▸ SUPPLIED DATA
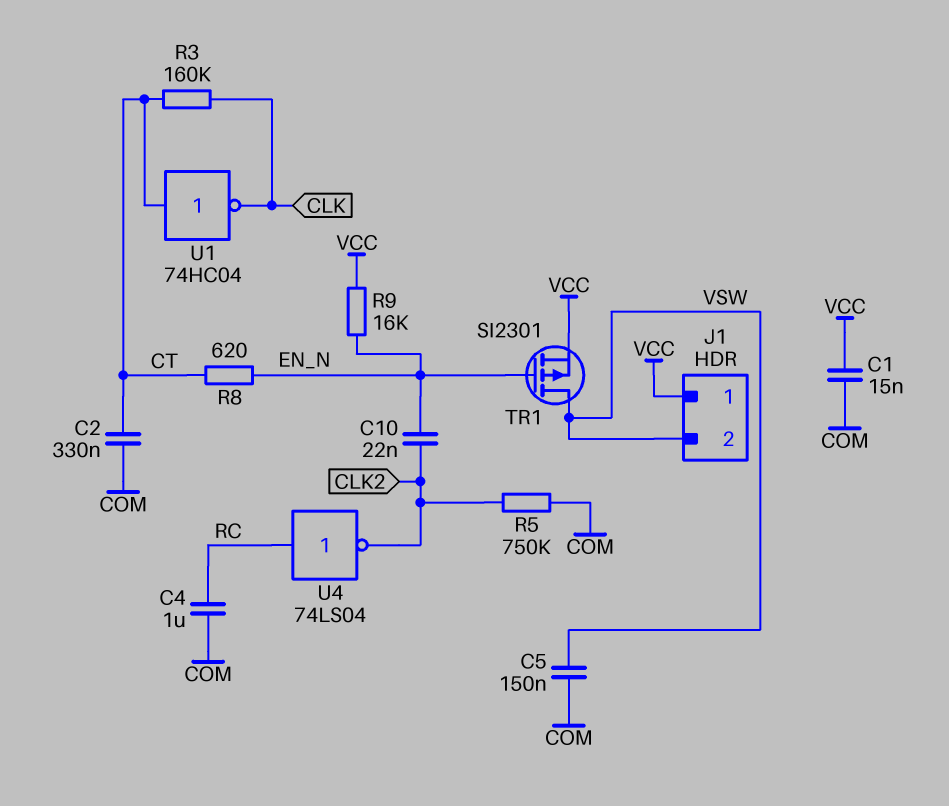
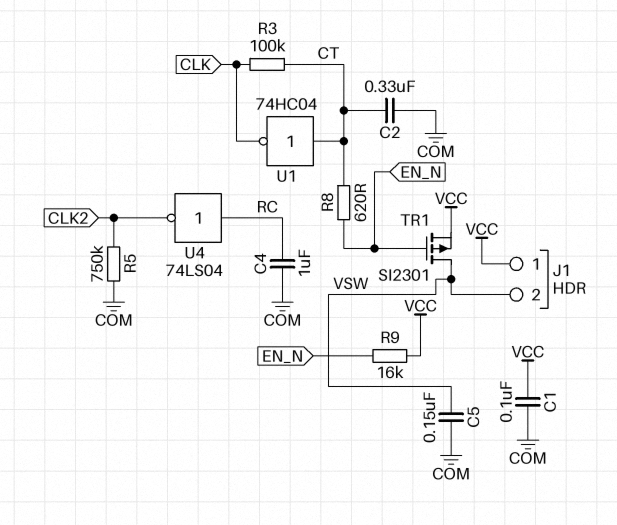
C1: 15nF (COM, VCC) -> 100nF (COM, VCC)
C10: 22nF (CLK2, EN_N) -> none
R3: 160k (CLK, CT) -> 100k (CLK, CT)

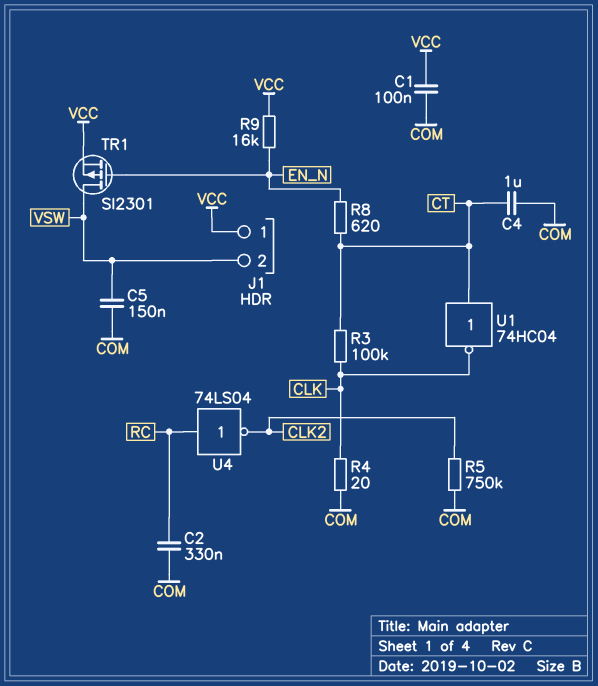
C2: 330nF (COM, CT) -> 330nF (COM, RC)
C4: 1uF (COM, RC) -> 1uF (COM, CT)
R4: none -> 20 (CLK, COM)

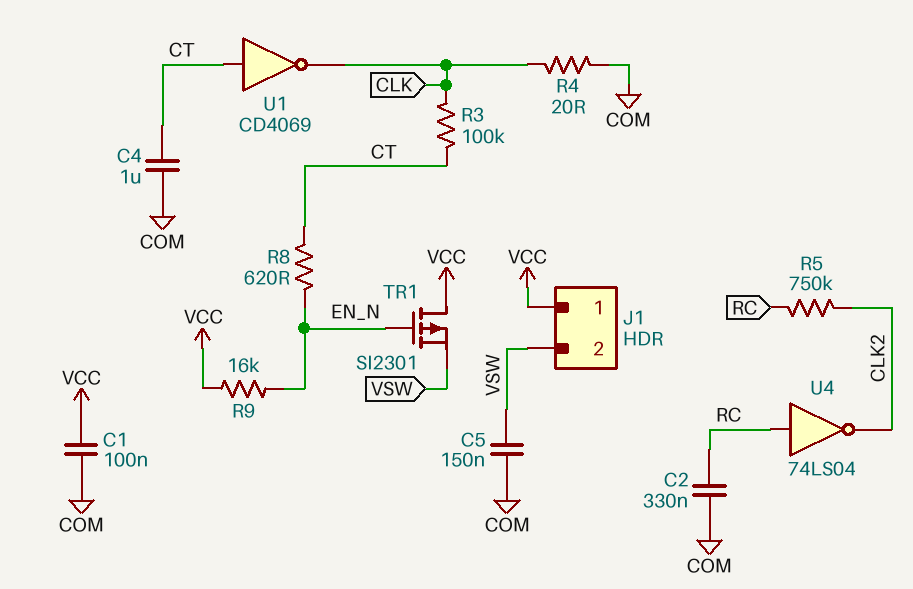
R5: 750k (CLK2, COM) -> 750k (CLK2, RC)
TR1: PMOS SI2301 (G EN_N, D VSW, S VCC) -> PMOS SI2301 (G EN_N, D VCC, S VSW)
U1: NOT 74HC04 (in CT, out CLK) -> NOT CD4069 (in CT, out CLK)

▸ ABOUT THIS EXERCISE
Return only the lines from the one that contains "C10: 22nF (CLK2, EN_N) -> none" through the closing line of the data, inclusive, reproduced exactly and with every picture left out.

▸ OUTPUT
C10: 22nF (CLK2, EN_N) -> none
R3: 160k (CLK, CT) -> 100k (CLK, CT)

C2: 330nF (COM, CT) -> 330nF (COM, RC)
C4: 1uF (COM, RC) -> 1uF (COM, CT)
R4: none -> 20 (CLK, COM)

R5: 750k (CLK2, COM) -> 750k (CLK2, RC)
TR1: PMOS SI2301 (G EN_N, D VSW, S VCC) -> PMOS SI2301 (G EN_N, D VCC, S VSW)
U1: NOT 74HC04 (in CT, out CLK) -> NOT CD4069 (in CT, out CLK)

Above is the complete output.